# [Description of the task]
Everything in the listing below must be set down again exactly, apart from the pictures.

--- Exercise input ---

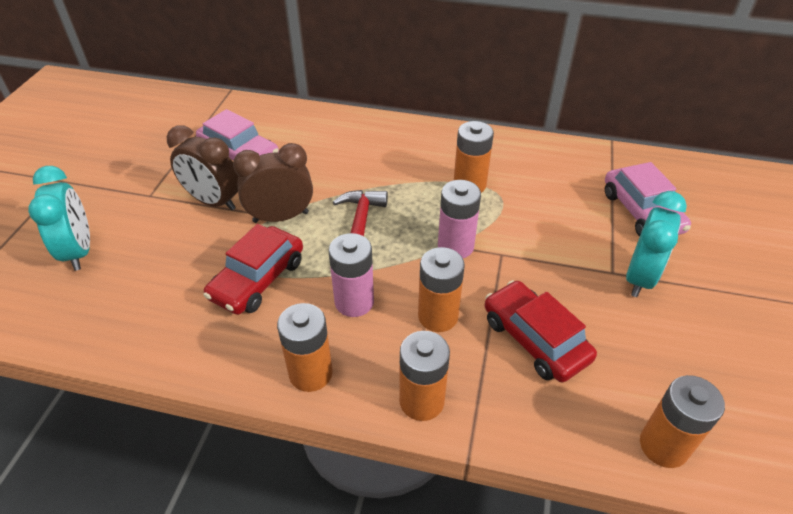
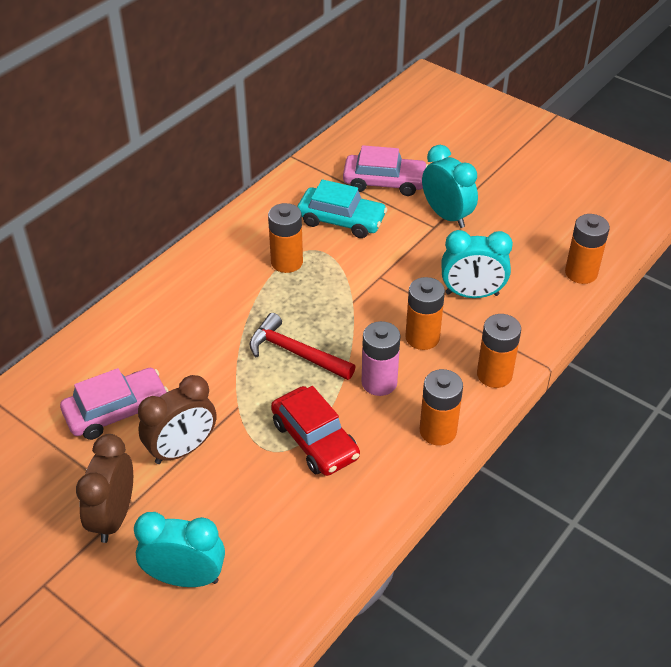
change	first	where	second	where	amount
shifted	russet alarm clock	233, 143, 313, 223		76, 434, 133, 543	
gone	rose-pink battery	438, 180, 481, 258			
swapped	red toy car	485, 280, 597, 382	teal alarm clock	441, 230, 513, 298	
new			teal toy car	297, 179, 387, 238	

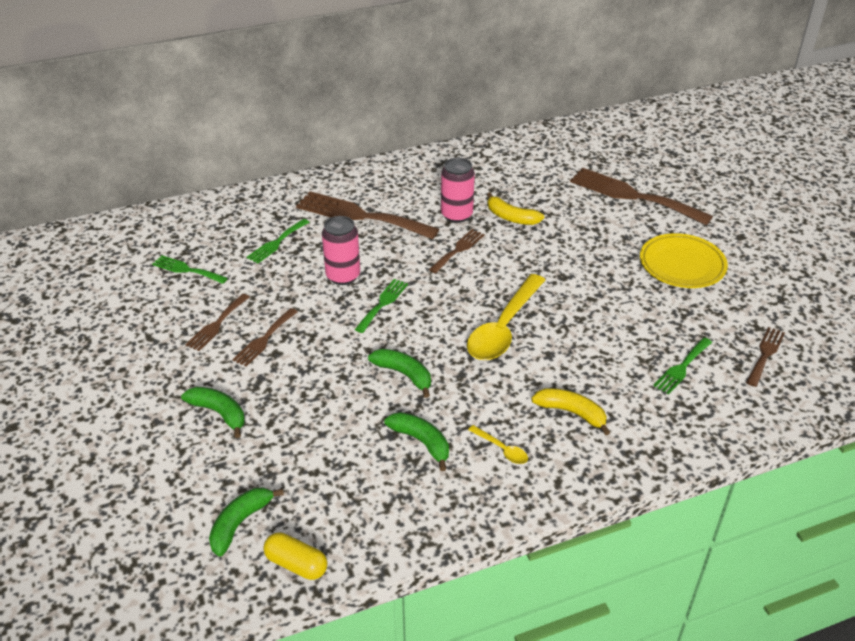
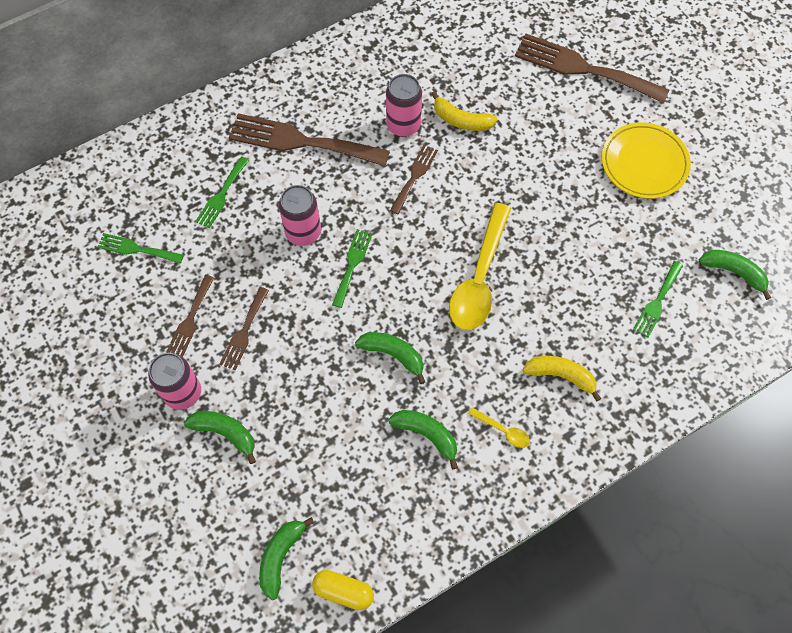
change	first	where	second	where	amount
swapped	russet fork	746, 327, 785, 387	green toy banana	699, 250, 771, 300	
new			rose-pink soda can	148, 353, 201, 410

---

# [Task result]
change	first	where	second	where	amount
shifted	russet alarm clock	233, 143, 313, 223		76, 434, 133, 543	
gone	rose-pink battery	438, 180, 481, 258			
swapped	red toy car	485, 280, 597, 382	teal alarm clock	441, 230, 513, 298	
new			teal toy car	297, 179, 387, 238	

change	first	where	second	where	amount
swapped	russet fork	746, 327, 785, 387	green toy banana	699, 250, 771, 300	
new			rose-pink soda can	148, 353, 201, 410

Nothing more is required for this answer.